• EXERCISE:
What is needed is an exact transcription of the line containing "C7: 1500uF (plus" and every line after it through the end of the entries below, with no pictures.

• DATA SHOWN:
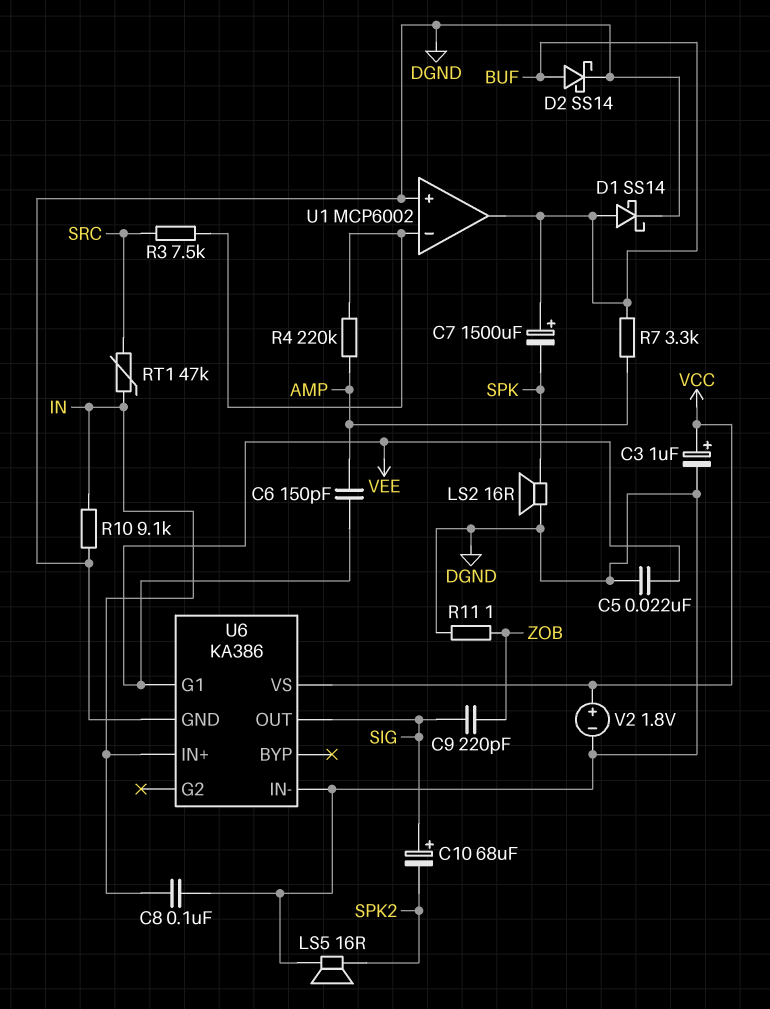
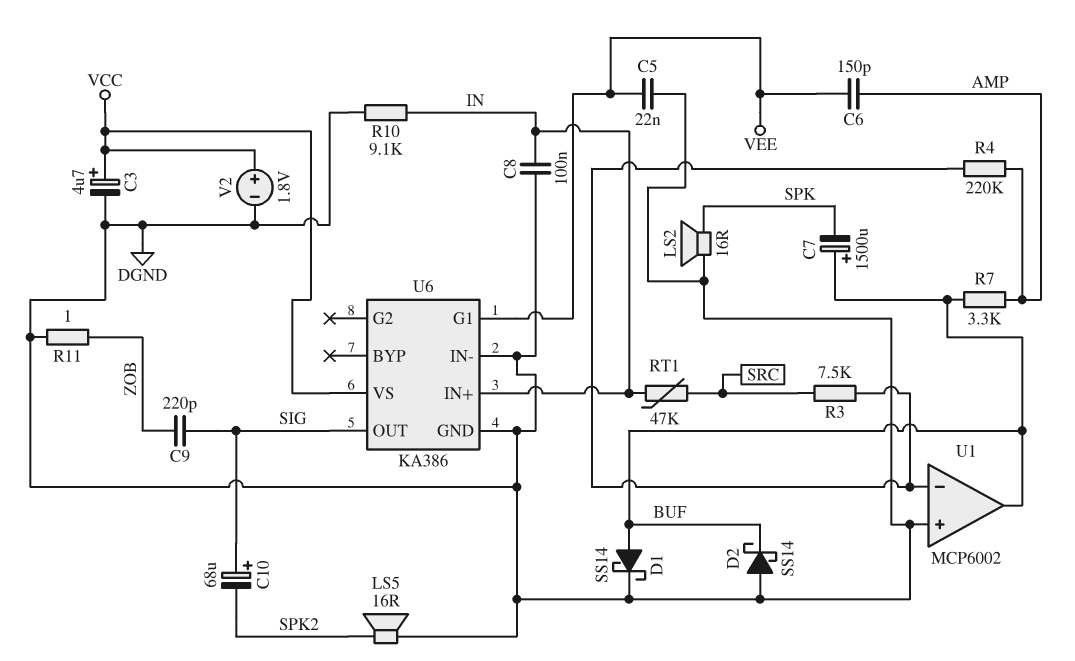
C3: 1uF (plus VCC, minus DGND) -> 4.7uF (plus VCC, minus DGND)
D2: schottky SS14 (A BUF, K DGND) -> schottky SS14 (A DGND, K BUF)

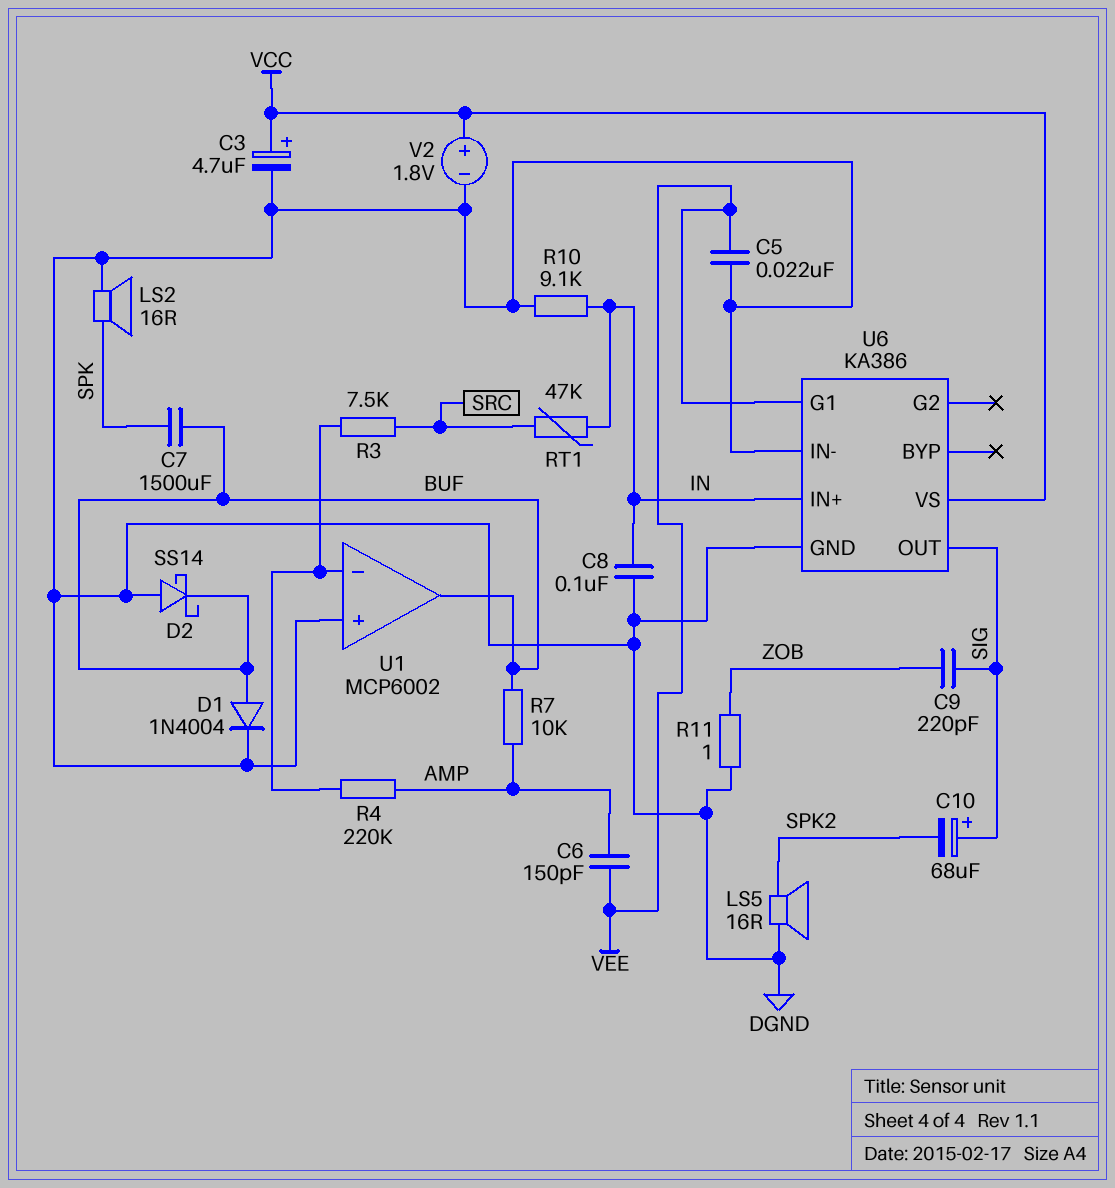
C7: 1500uF (plus BUF, minus SPK) -> 1500uF (BUF, SPK)
D1: schottky SS14 (A BUF, K DGND) -> diode 1N4004 (A BUF, K DGND)
R7: 3.3k (AMP, BUF) -> 10k (AMP, BUF)

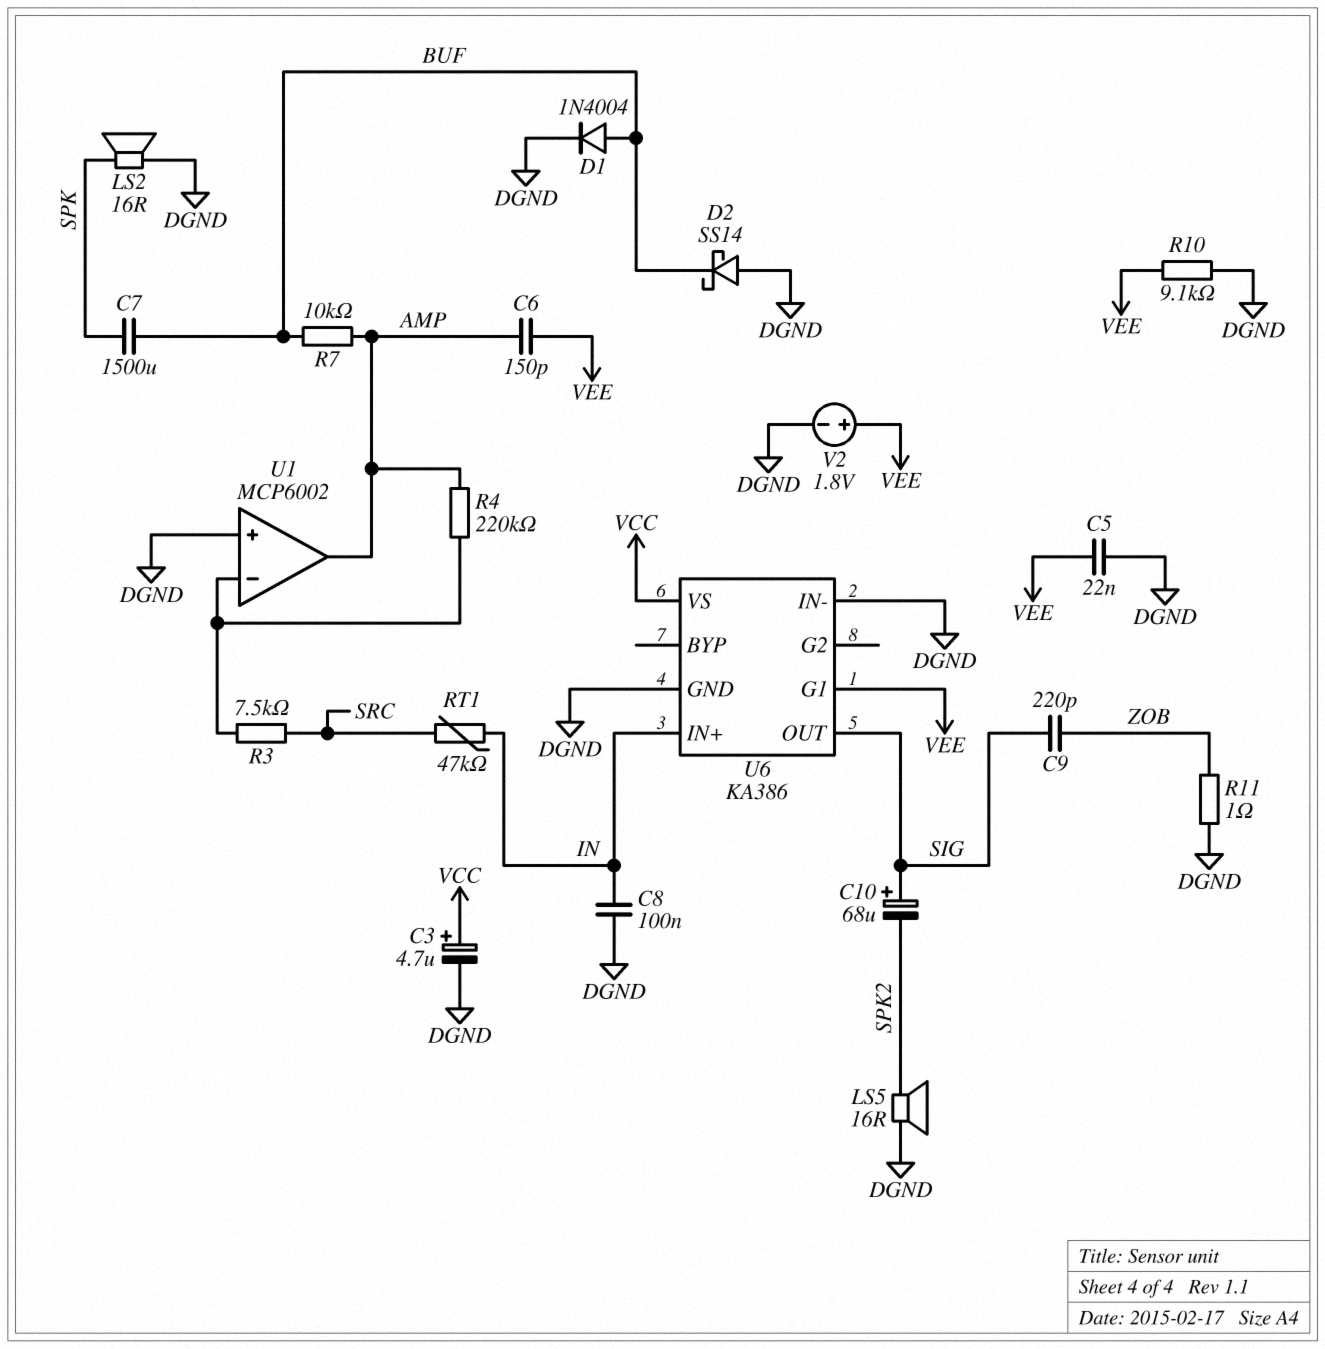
R10: 9.1k (DGND, IN) -> 9.1k (DGND, VEE)
U1 pin out: BUF -> AMP
V2: 1.8V (plus VCC, minus DGND) -> 1.8V (plus VEE, minus DGND)

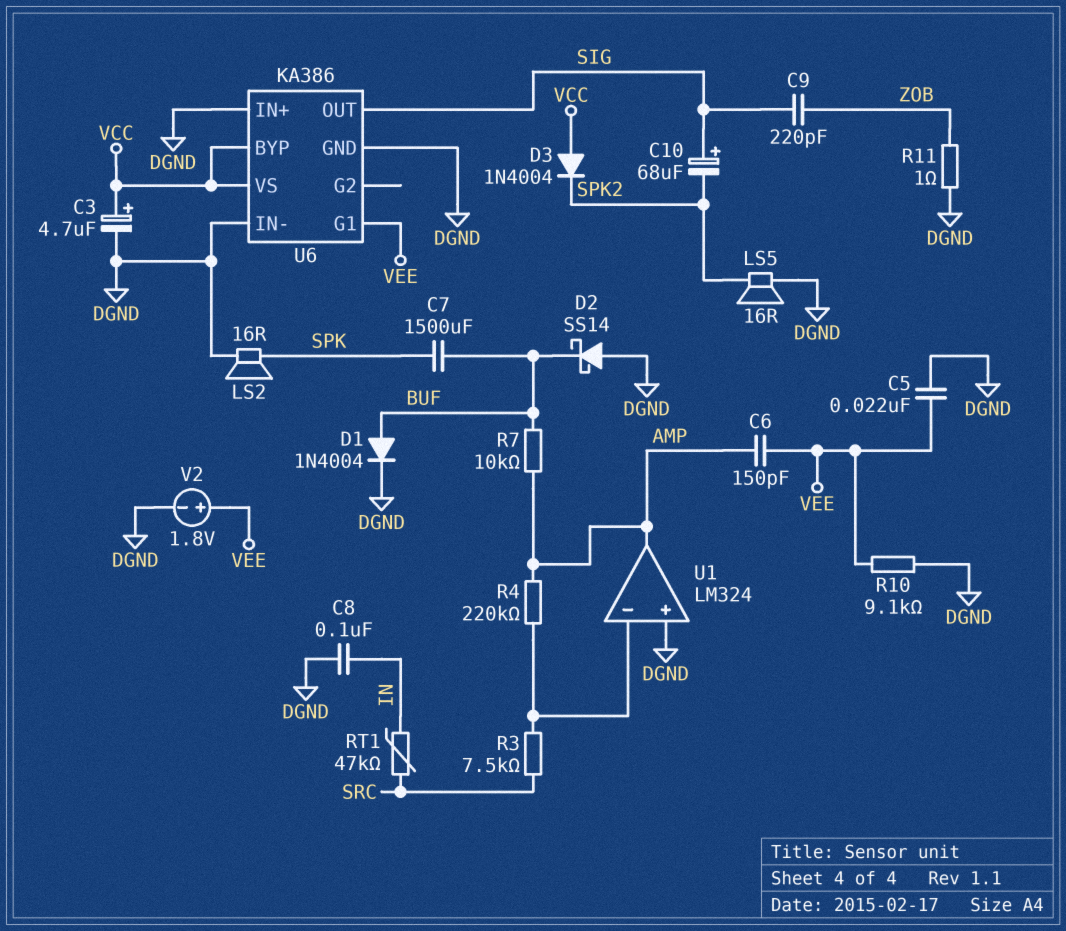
D3: none -> diode 1N4004 (A VCC, K SPK2)
U1: MCP6002 -> LM324
U6 pin BYP: none -> VCC
U6 pin IN+: IN -> DGND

• OUTPUT FOR THIS EXERCISE:
C7: 1500uF (plus BUF, minus SPK) -> 1500uF (BUF, SPK)
D1: schottky SS14 (A BUF, K DGND) -> diode 1N4004 (A BUF, K DGND)
R7: 3.3k (AMP, BUF) -> 10k (AMP, BUF)

R10: 9.1k (DGND, IN) -> 9.1k (DGND, VEE)
U1 pin out: BUF -> AMP
V2: 1.8V (plus VCC, minus DGND) -> 1.8V (plus VEE, minus DGND)

D3: none -> diode 1N4004 (A VCC, K SPK2)
U1: MCP6002 -> LM324
U6 pin BYP: none -> VCC
U6 pin IN+: IN -> DGND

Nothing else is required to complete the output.